_Exercise objective_.
For this exercise, report every line of the material that includes "hexagon".

┄┄┄┄┄┄

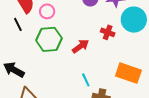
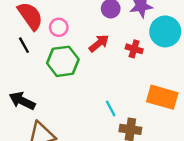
red arrow: (80, 46) -> (99, 43), moved

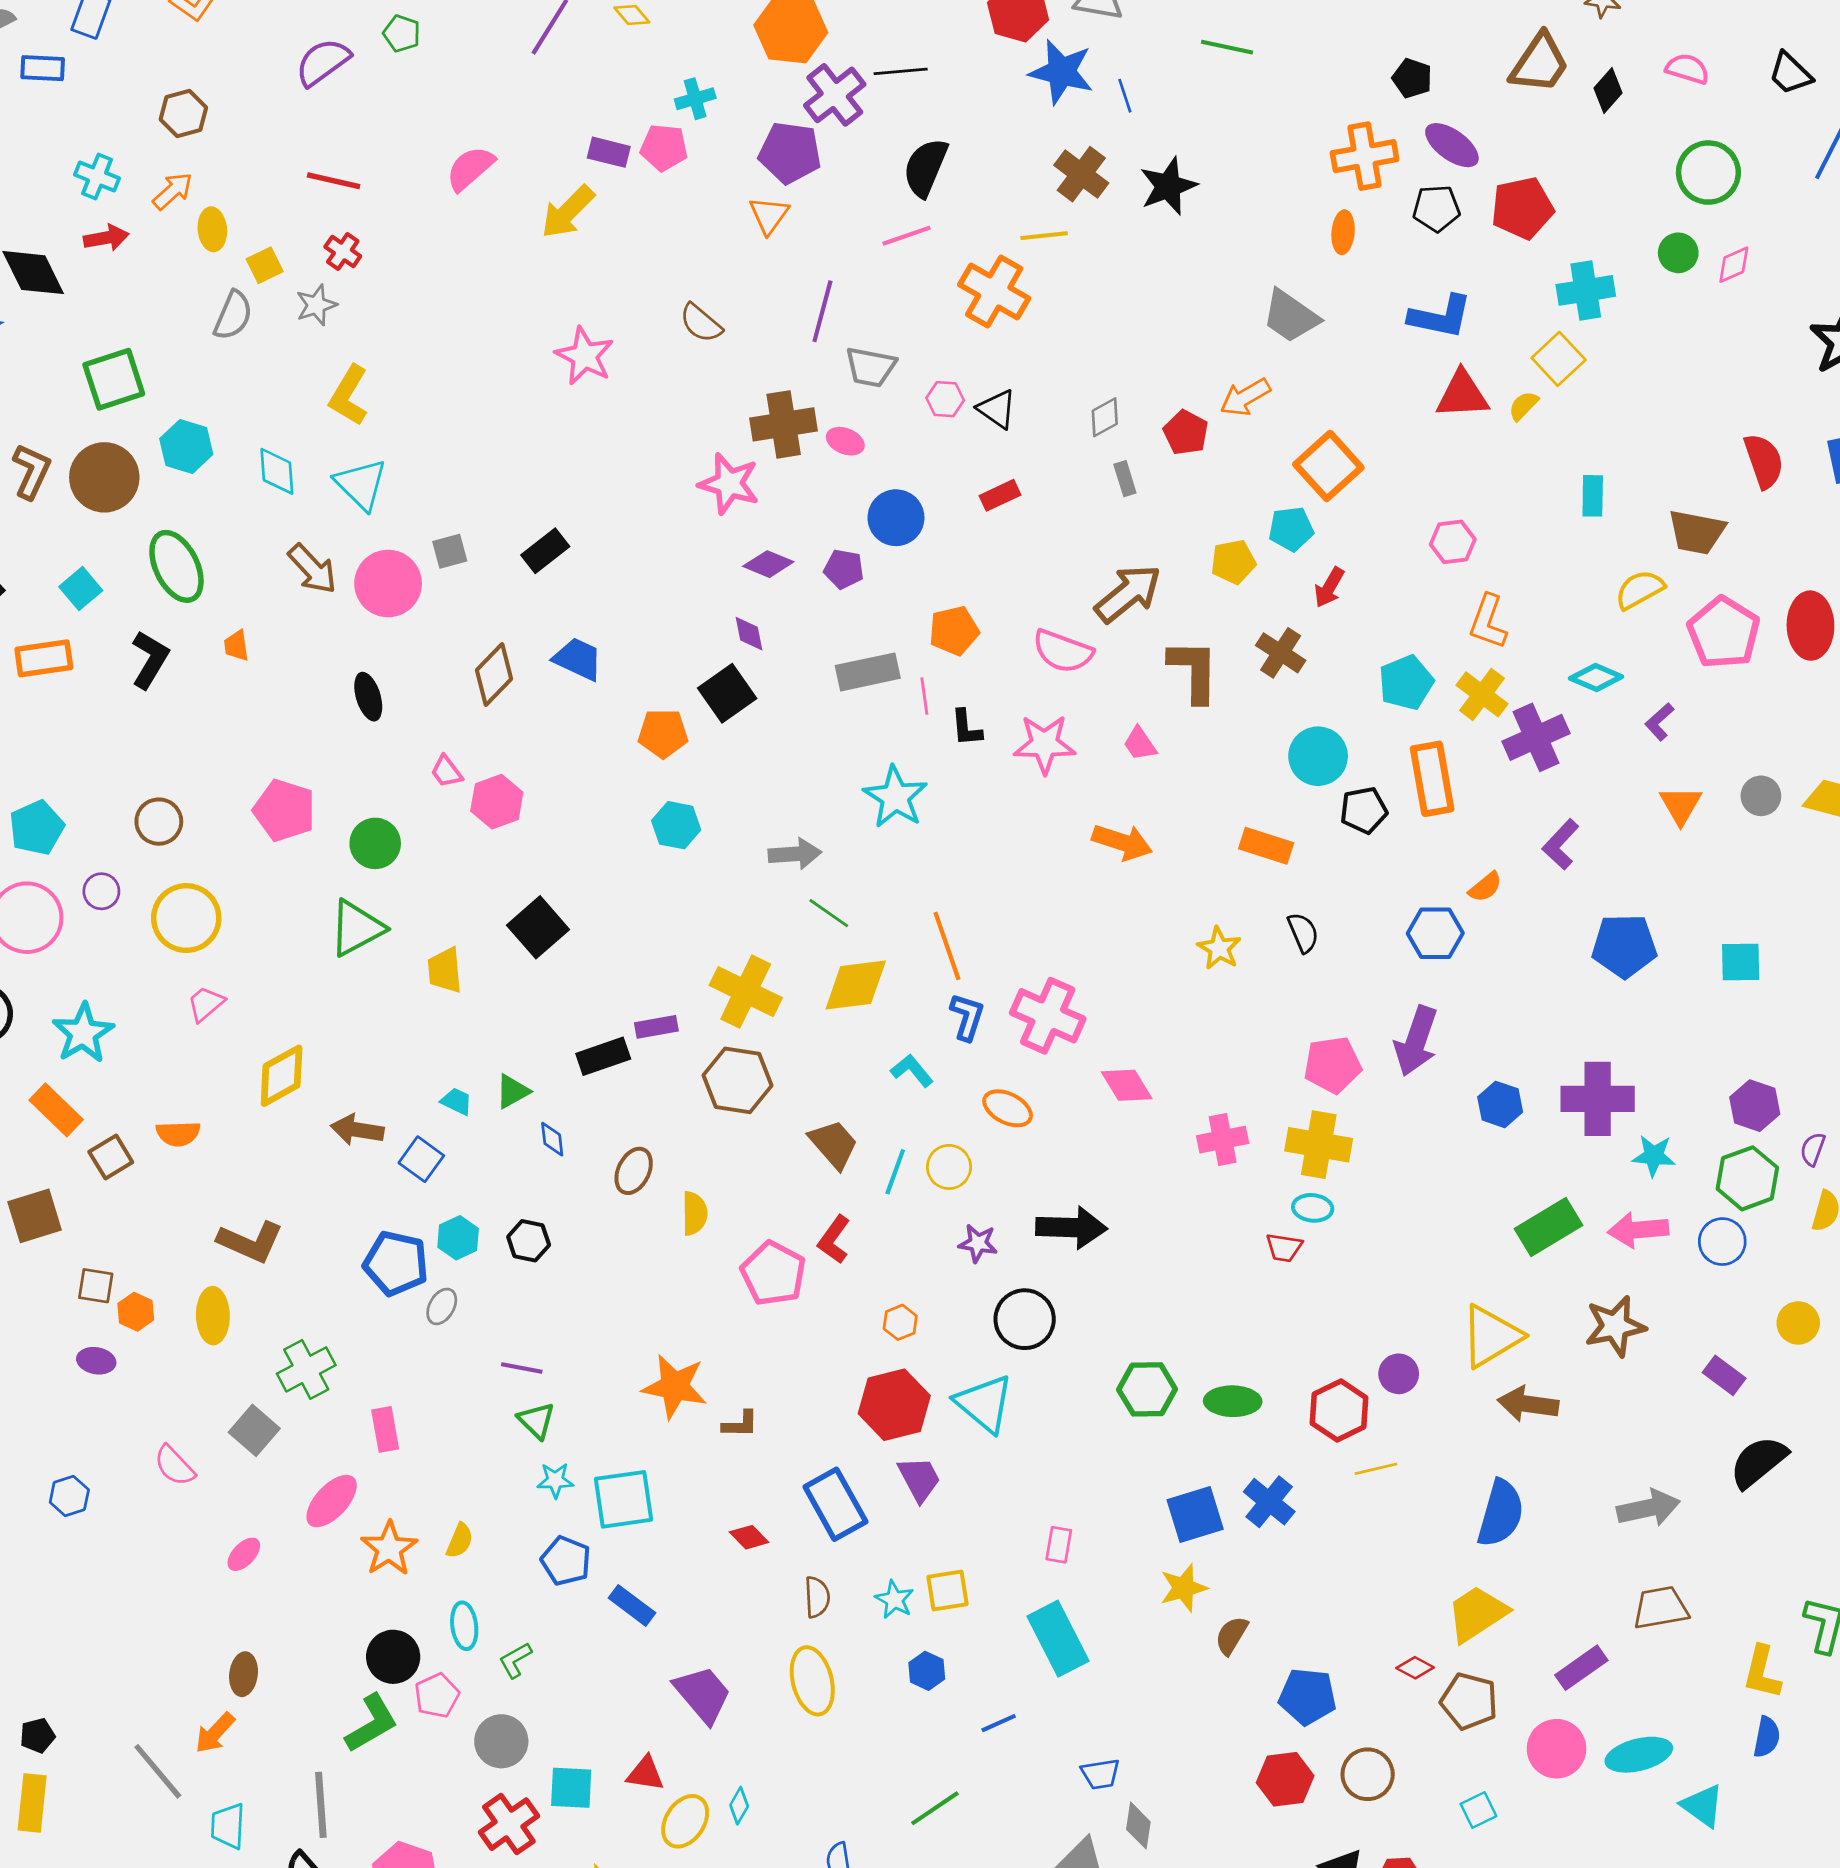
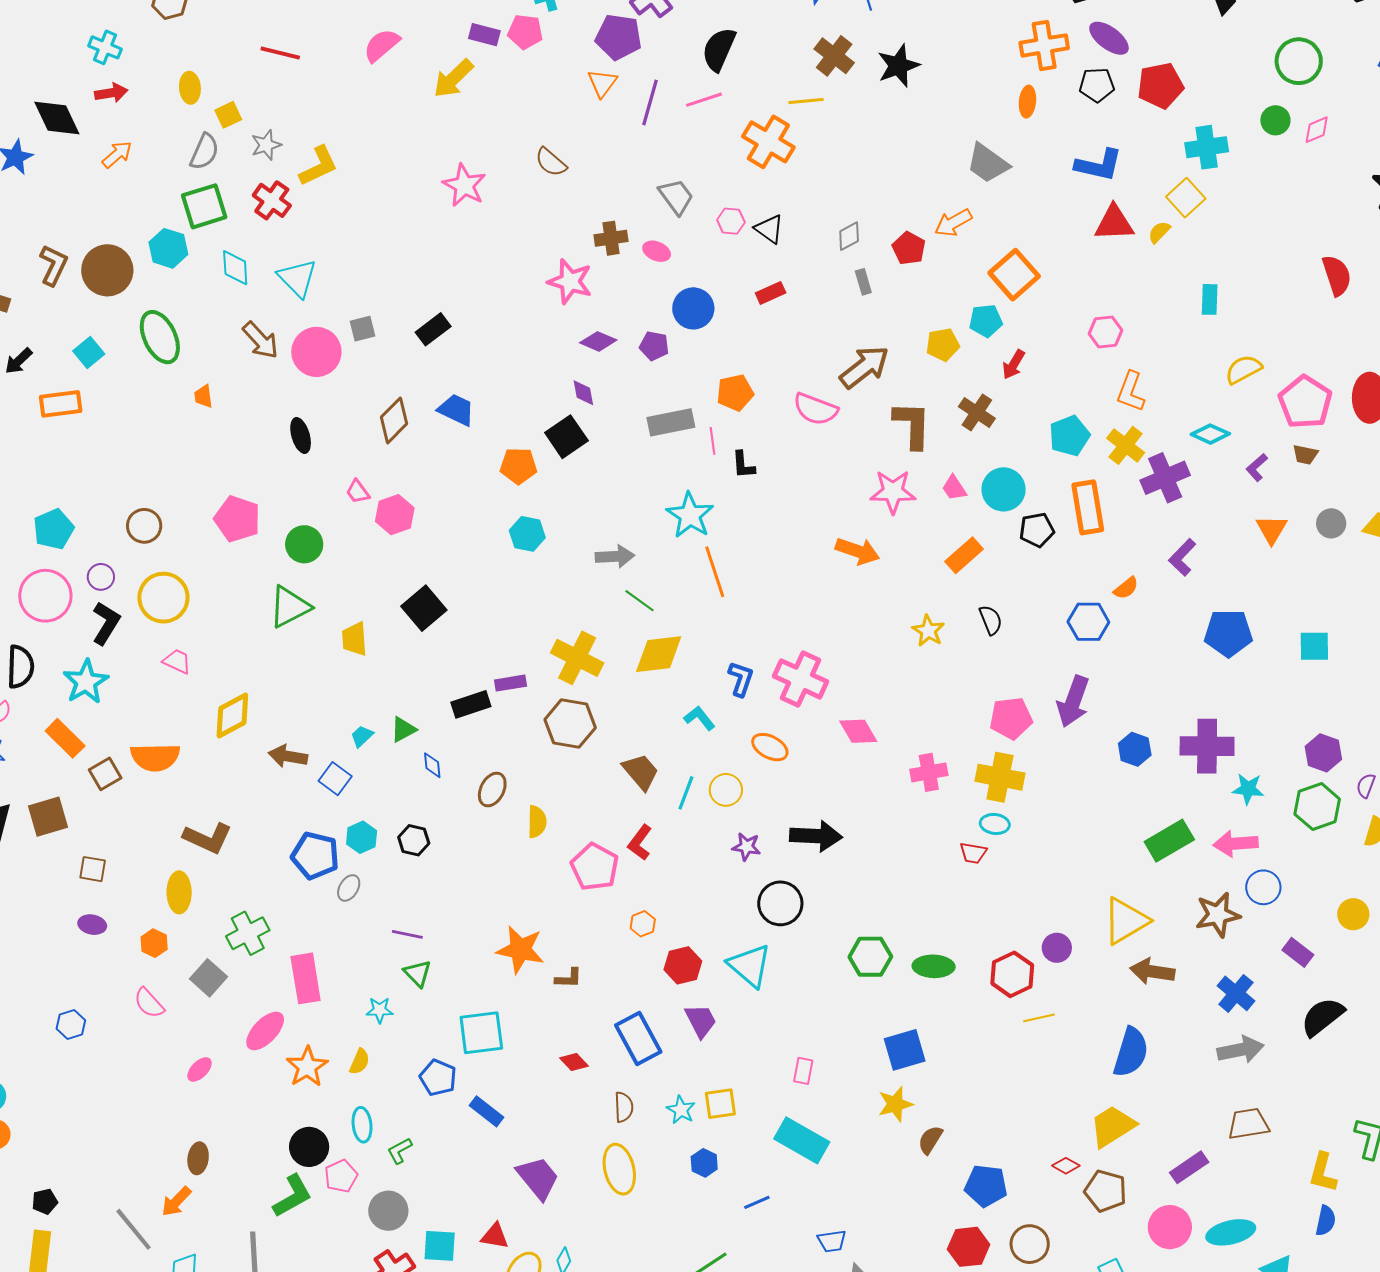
orange arrow: (173, 191) -> (117, 154), moved
red cross: (343, 252) -> (272, 200), moved, size x1.4
purple line: (822, 311) -> (650, 102), moved
gray trapezoid: (871, 367) -> (676, 197), turned -138
green square: (114, 379) -> (204, 206), moved
yellow L-shape: (349, 395) -> (319, 166), moved, turned -147
brown cross: (784, 424) -> (611, 238), size x0.7
brown trapezoid: (1697, 532) -> (1305, 455), moved, size x0.6
black L-shape: (150, 659) -> (106, 623), moved
pink star: (1044, 744) -> (893, 492), moved
pink trapezoid: (1140, 744) -> (954, 488), moved
orange rectangle: (1266, 846) -> (964, 555), turned -60
orange line: (947, 946) -> (715, 572), moved
pink trapezoid: (206, 1004) -> (177, 661), turned 64
cyan trapezoid: (457, 1101) -> (362, 736), turned -70
orange semicircle: (178, 1134) -> (155, 757), size x1.5
blue circle: (1722, 1242) -> (1263, 887), moved
orange hexagon: (136, 1312) -> (154, 943), moved
orange hexagon: (900, 1322) -> (643, 924), moved
red hexagon: (894, 1405) -> (683, 965), size x0.7
pink rectangle: (385, 1429) -> (306, 978), size x1.5
cyan star: (555, 1480) -> (380, 1010), moved
blue cross: (1269, 1502) -> (1236, 993), moved
cyan rectangle: (1058, 1639) -> (802, 1140), turned -34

┄┄┄┄┄┄

_Written solution_.
orange hexagon: (136, 1312) -> (154, 943), moved
orange hexagon: (900, 1322) -> (643, 924), moved
red hexagon: (894, 1405) -> (683, 965), size x0.7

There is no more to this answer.